> **The problem**
Please retype the records below exactly, leaving out any pictures.

*** Opening of Extracted records ***

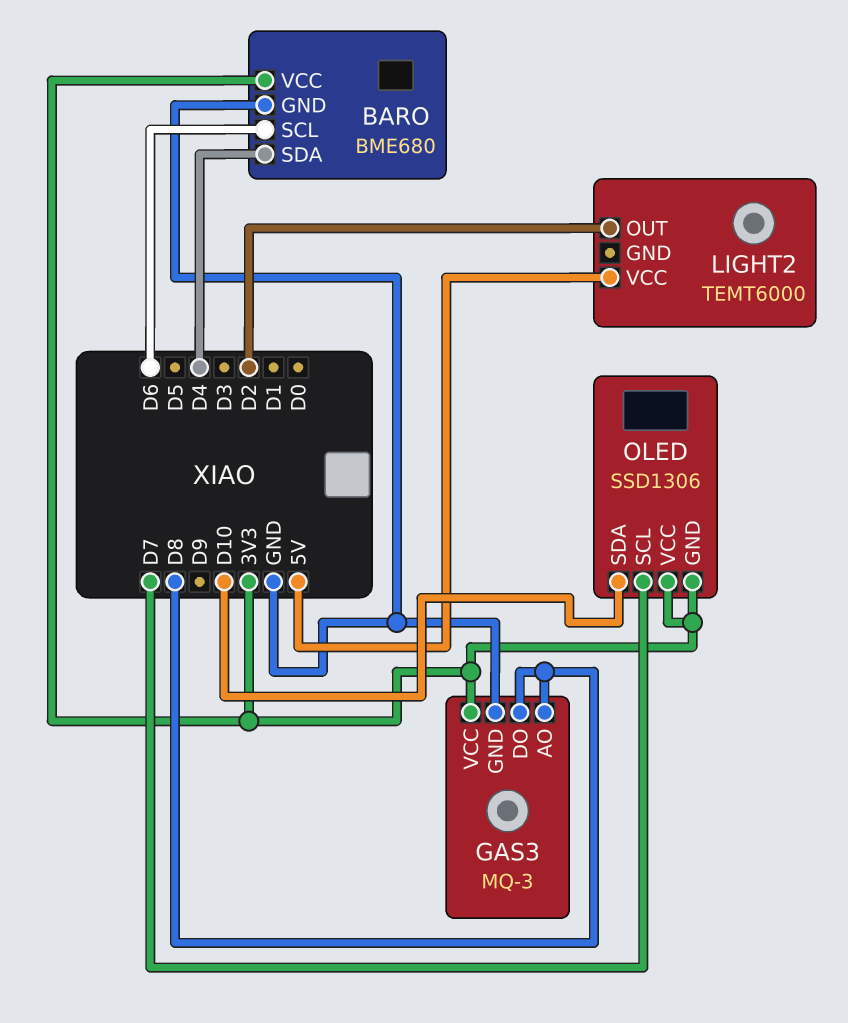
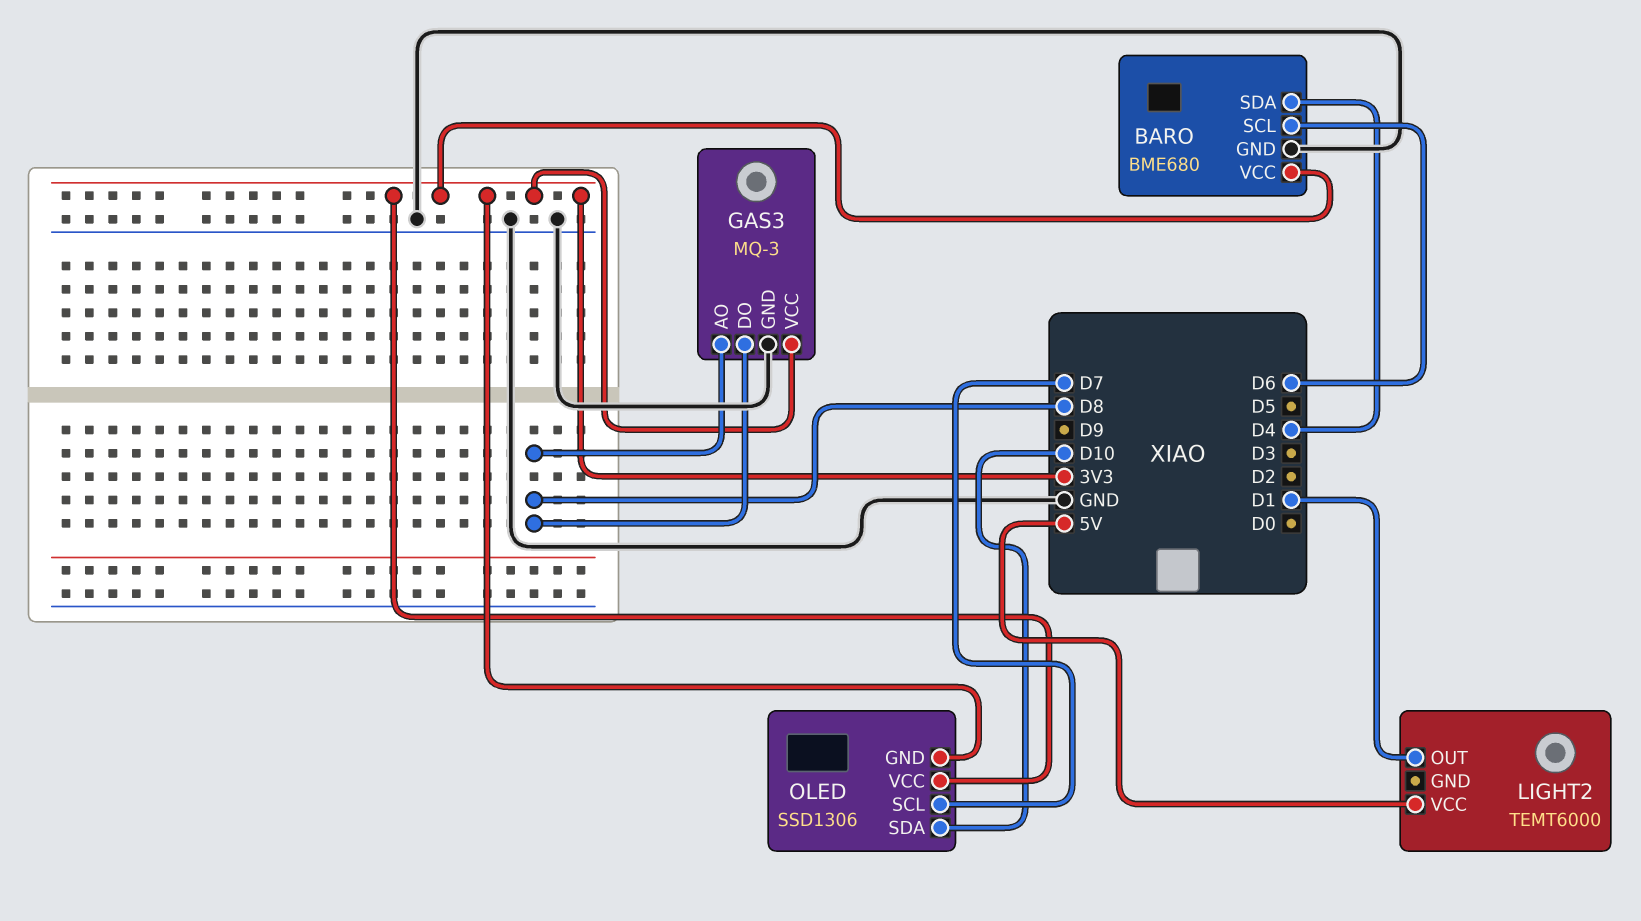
LIGHT2 pin OUT: D2 -> D1

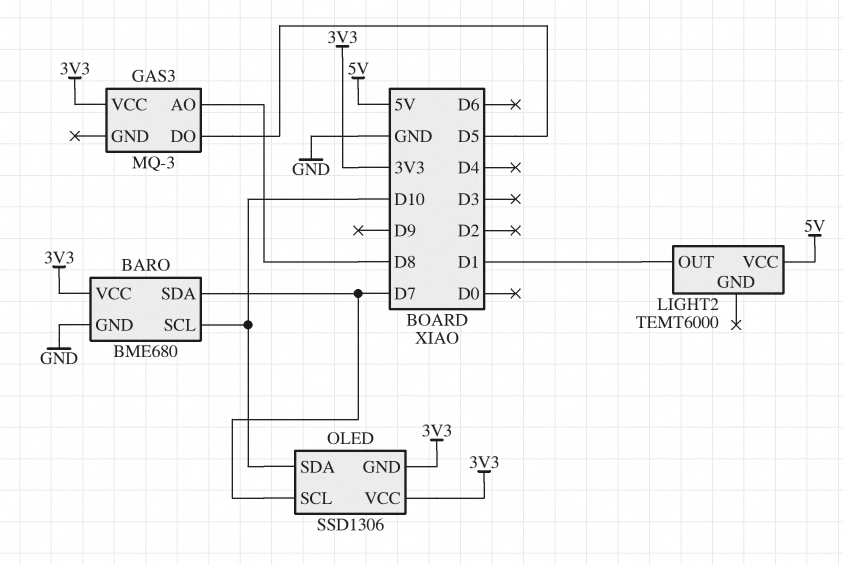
BARO pin SCL: D6 -> D10
BARO pin SDA: D4 -> D7
GAS3 pin DO: D8 -> D5
GAS3 pin GND: GND -> none

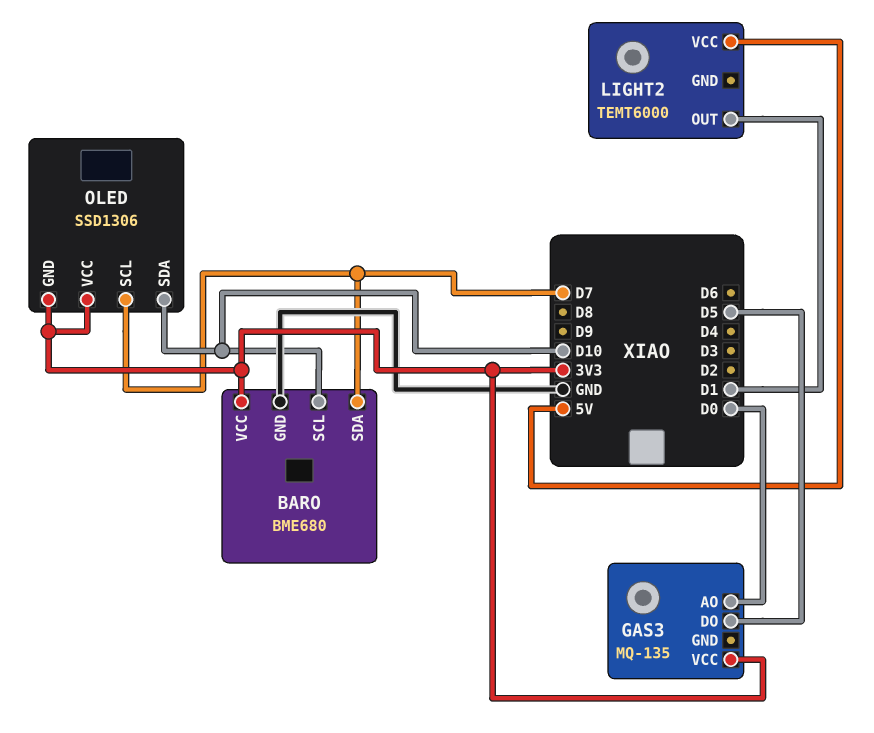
GAS3: MQ-3 -> MQ-135
GAS3 pin AO: D8 -> D0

*** Close of Extracted records ***

> **Task answer**
LIGHT2 pin OUT: D2 -> D1

BARO pin SCL: D6 -> D10
BARO pin SDA: D4 -> D7
GAS3 pin DO: D8 -> D5
GAS3 pin GND: GND -> none

GAS3: MQ-3 -> MQ-135
GAS3 pin AO: D8 -> D0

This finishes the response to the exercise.